**TASK STATEMENT**
Using the data below, return word for word every line from the one holding "camera: 105 degrees right, 15 degrees up" down to the one holding "camera: 75 degrees right, 5 degrees down". Leave pictures out.

[Stored items from a collection]
-- -- --

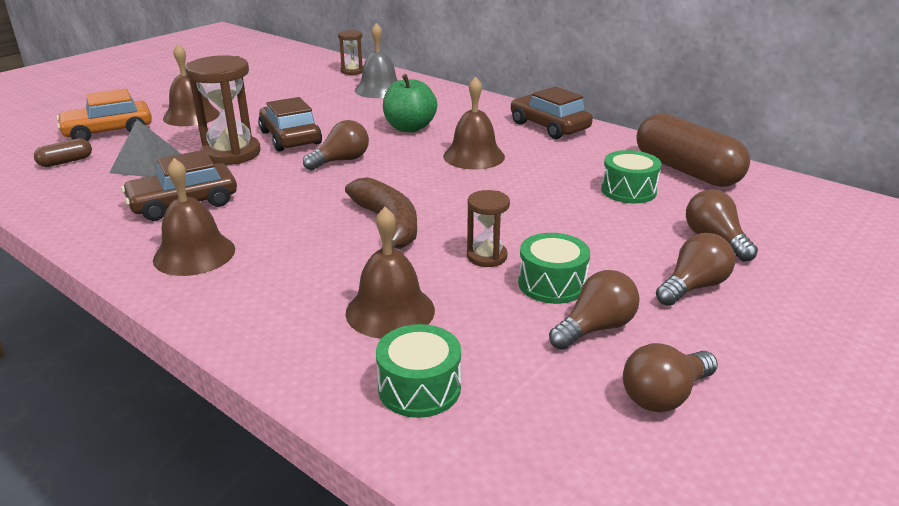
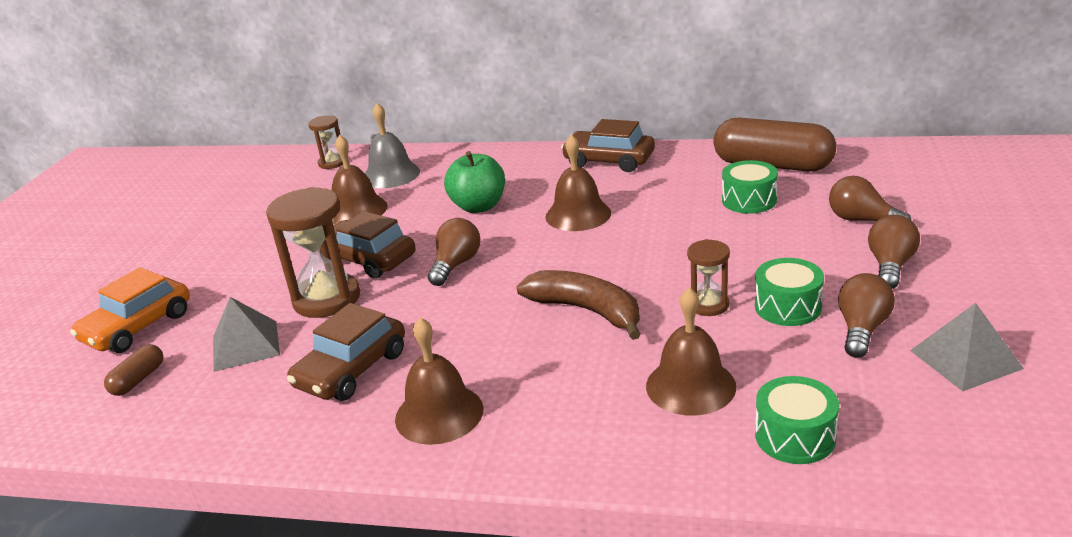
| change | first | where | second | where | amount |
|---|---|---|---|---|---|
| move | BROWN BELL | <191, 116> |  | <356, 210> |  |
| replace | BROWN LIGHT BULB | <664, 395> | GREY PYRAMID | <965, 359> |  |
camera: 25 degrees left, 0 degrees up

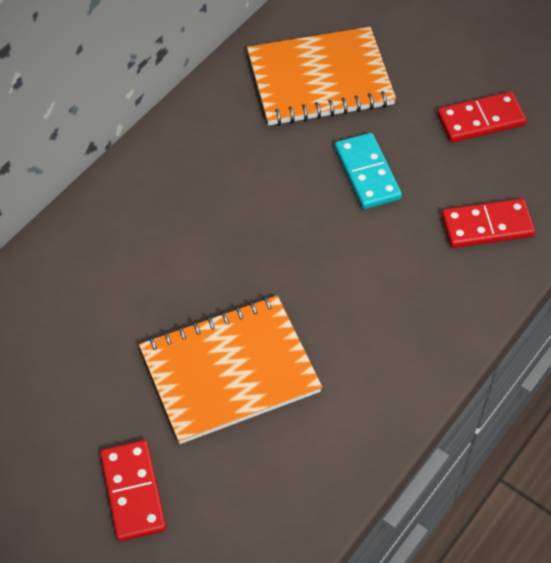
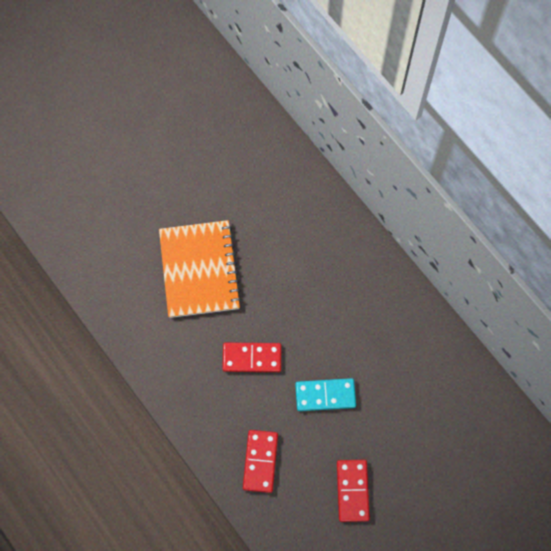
| change | first | where | second | where | amount |
|---|---|---|---|---|---|
| move | RED DOMINO | <133, 492> |  | <252, 358> |  |
| delete | ORANGE NOTEBOOK | <320, 80> |  |  |  |
camera: 105 degrees right, 15 degrees up

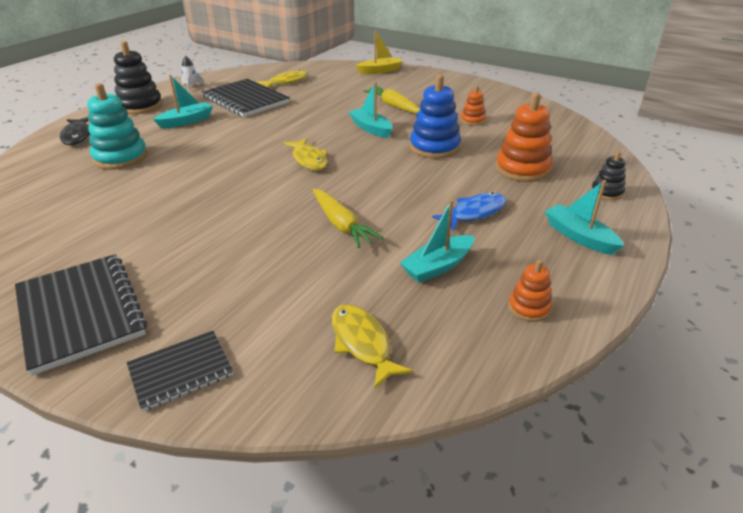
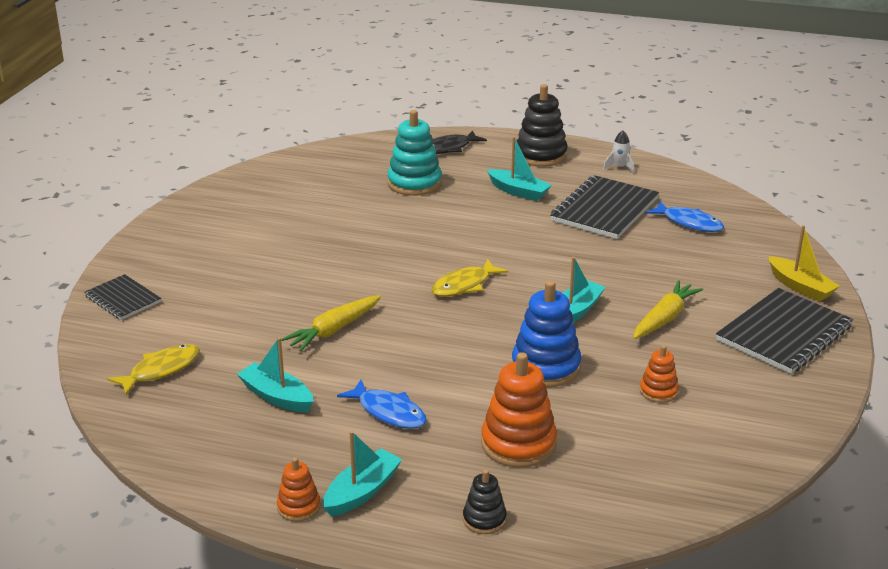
| change | first | where | second | where | amount |
|---|---|---|---|---|---|
| move | BLACK NOTEBOOK | <80, 312> |  | <784, 334> |  |
| recolor | YELLOW FISH | <286, 82> | BLUE FISH | <689, 223> |  |
| move | ORANGE STACKING TOY | <529, 308> |  | <299, 507> |  |
camera: 75 degrees right, 5 degrees down

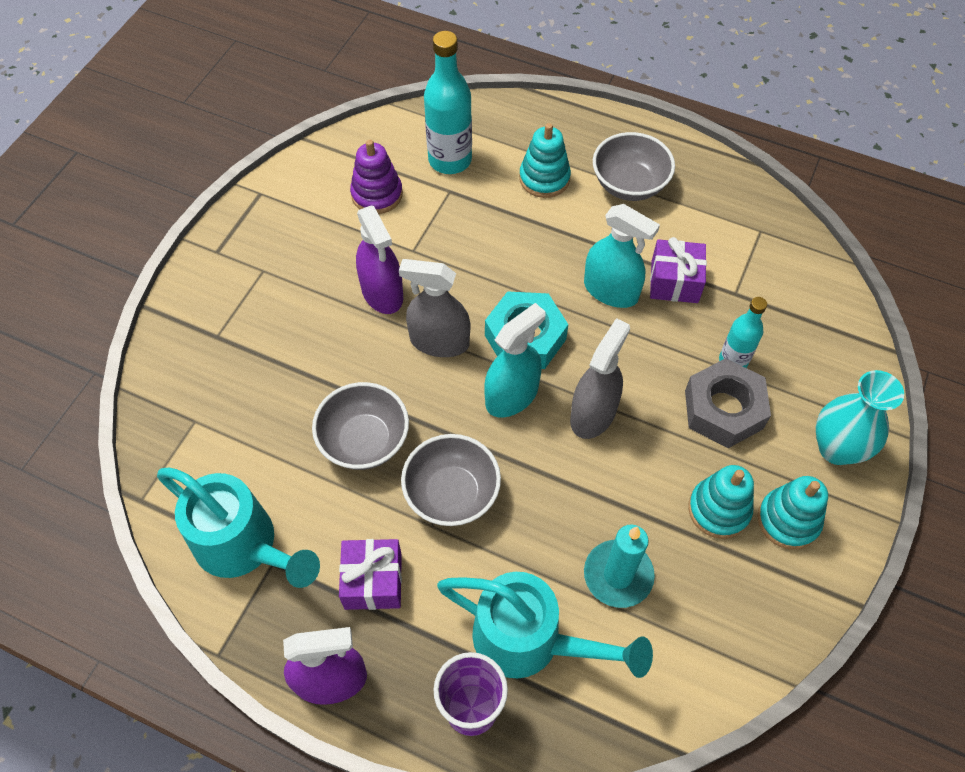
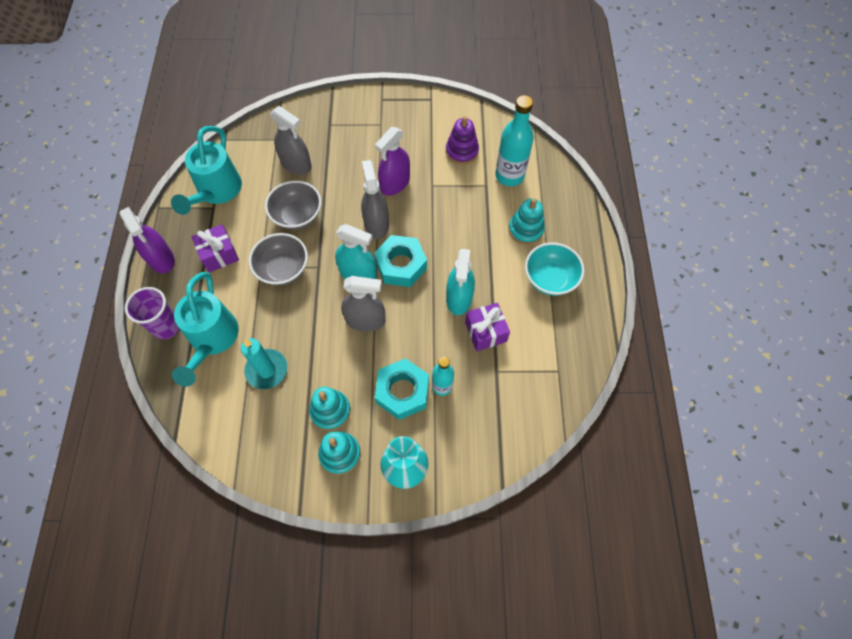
| change | first | where | second | where | amount |
|---|---|---|---|---|---|
| recolor | GREY BOWL | <629, 184> | TURQUOISE BOWL | <550, 279> |  |
| recolor | GREY NUT | <723, 409> | TURQUOISE NUT | <402, 392> |  |
| insert |  |  | GREY SPRAY BOTTLE | <296, 164> |  |
camera: 65 degrees right, 5 degrees up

-- -- --

**EXERCISE OUTPUT**
camera: 105 degrees right, 15 degrees up

| change | first | where | second | where | amount |
|---|---|---|---|---|---|
| move | BLACK NOTEBOOK | <80, 312> |  | <784, 334> |  |
| recolor | YELLOW FISH | <286, 82> | BLUE FISH | <689, 223> |  |
| move | ORANGE STACKING TOY | <529, 308> |  | <299, 507> |  |
camera: 75 degrees right, 5 degrees down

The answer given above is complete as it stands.